Set down exactly, and only, the lines from the one with "(354, 441) = (612, 239): green" to the final line of the entries, both included.

··· SOURCE MATERIAL ···

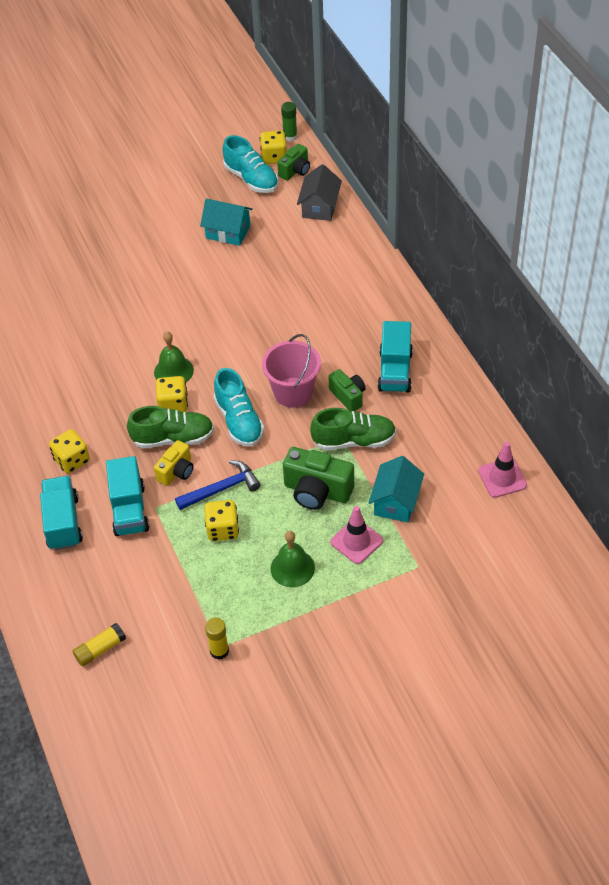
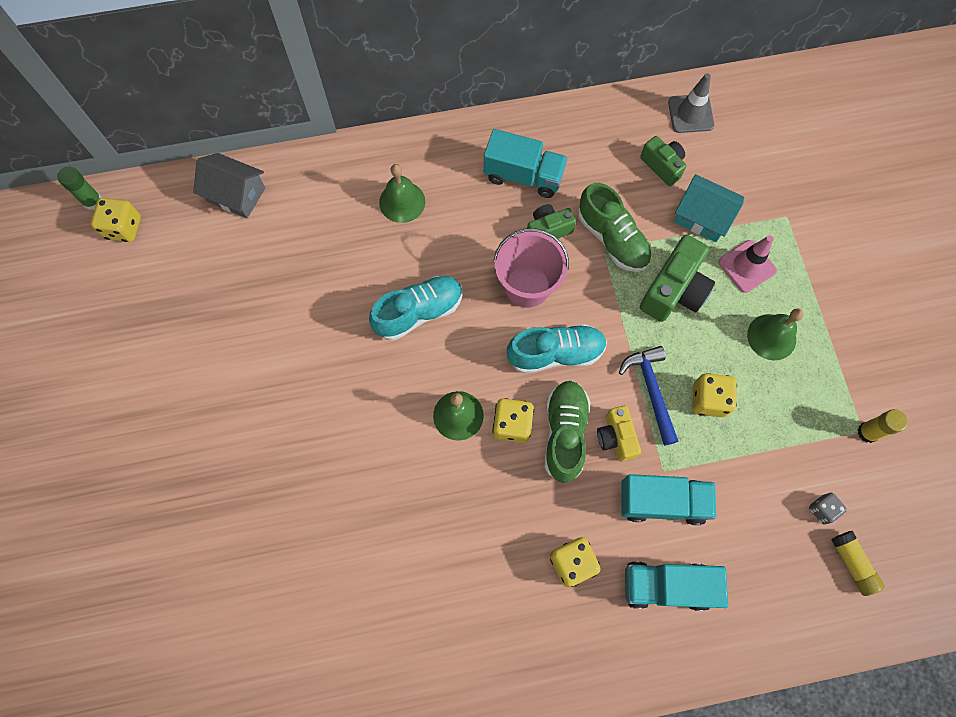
camera: 80 degrees left, 20 degrees up
(143, 622) = (822, 510): none -> grey dice
(176, 471) = (616, 437): yellow camera -> yellow camera turned 150 degrees counterclockwise
(228, 232) = (239, 309): turquoise house -> none
(251, 179) = (153, 263): turquoise shoe -> turquoise shoe (419, 312)
(295, 171) = (160, 208): green camera -> green camera (662, 166)
(345, 300) = (402, 202): none -> green bell
(354, 441) = (612, 239): green shoe -> green shoe turned 135 degrees clockwise
(502, 478) = (690, 114): pink traffic cone -> grey traffic cone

···

• _ANSWER TO THE PROBLEM_
(354, 441) = (612, 239): green shoe -> green shoe turned 135 degrees clockwise
(502, 478) = (690, 114): pink traffic cone -> grey traffic cone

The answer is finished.